**What to do**
When you reach the line containing "none -> orange brick G7 level 2" in the data below, reproduce it and every line that follows, exactly and without additions.

#### Information provided

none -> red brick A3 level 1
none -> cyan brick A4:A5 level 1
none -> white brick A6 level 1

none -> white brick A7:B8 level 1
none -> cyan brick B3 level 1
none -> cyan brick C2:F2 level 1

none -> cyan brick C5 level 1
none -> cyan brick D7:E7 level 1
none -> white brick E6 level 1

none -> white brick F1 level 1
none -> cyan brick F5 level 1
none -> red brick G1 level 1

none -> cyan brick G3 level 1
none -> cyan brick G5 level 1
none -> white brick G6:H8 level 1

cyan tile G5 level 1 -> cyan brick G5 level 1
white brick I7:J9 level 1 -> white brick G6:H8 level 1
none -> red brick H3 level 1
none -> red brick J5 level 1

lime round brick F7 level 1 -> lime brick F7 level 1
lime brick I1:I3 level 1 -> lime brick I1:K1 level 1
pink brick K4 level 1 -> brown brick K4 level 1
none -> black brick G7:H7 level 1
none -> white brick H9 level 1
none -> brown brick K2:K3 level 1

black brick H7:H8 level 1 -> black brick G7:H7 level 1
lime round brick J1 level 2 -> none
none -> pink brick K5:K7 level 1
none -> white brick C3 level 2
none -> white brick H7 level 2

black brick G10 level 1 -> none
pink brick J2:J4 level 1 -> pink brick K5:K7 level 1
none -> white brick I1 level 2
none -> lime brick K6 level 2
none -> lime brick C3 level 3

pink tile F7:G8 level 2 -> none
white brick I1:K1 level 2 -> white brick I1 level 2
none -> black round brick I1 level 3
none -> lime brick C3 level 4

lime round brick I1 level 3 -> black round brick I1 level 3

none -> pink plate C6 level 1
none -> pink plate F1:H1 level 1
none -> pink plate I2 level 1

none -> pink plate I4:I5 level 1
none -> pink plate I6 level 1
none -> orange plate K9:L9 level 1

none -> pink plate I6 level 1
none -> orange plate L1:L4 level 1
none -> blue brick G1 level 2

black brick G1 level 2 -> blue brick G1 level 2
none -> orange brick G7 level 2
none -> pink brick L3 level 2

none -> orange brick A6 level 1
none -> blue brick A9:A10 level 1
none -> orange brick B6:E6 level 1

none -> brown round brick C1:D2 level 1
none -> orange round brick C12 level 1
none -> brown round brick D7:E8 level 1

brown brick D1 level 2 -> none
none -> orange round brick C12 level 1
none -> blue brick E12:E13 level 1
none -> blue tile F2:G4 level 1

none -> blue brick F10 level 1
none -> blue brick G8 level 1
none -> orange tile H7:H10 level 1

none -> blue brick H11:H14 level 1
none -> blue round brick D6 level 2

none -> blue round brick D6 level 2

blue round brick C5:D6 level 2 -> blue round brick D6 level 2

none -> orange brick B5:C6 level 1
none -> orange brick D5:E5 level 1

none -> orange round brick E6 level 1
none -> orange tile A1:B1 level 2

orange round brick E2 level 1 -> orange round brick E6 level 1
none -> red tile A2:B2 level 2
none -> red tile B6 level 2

########

**Result for this task**
none -> orange brick G7 level 2
none -> pink brick L3 level 2

none -> orange brick A6 level 1
none -> blue brick A9:A10 level 1
none -> orange brick B6:E6 level 1

none -> brown round brick C1:D2 level 1
none -> orange round brick C12 level 1
none -> brown round brick D7:E8 level 1

brown brick D1 level 2 -> none
none -> orange round brick C12 level 1
none -> blue brick E12:E13 level 1
none -> blue tile F2:G4 level 1

none -> blue brick F10 level 1
none -> blue brick G8 level 1
none -> orange tile H7:H10 level 1

none -> blue brick H11:H14 level 1
none -> blue round brick D6 level 2

none -> blue round brick D6 level 2

blue round brick C5:D6 level 2 -> blue round brick D6 level 2

none -> orange brick B5:C6 level 1
none -> orange brick D5:E5 level 1

none -> orange round brick E6 level 1
none -> orange tile A1:B1 level 2

orange round brick E2 level 1 -> orange round brick E6 level 1
none -> red tile A2:B2 level 2
none -> red tile B6 level 2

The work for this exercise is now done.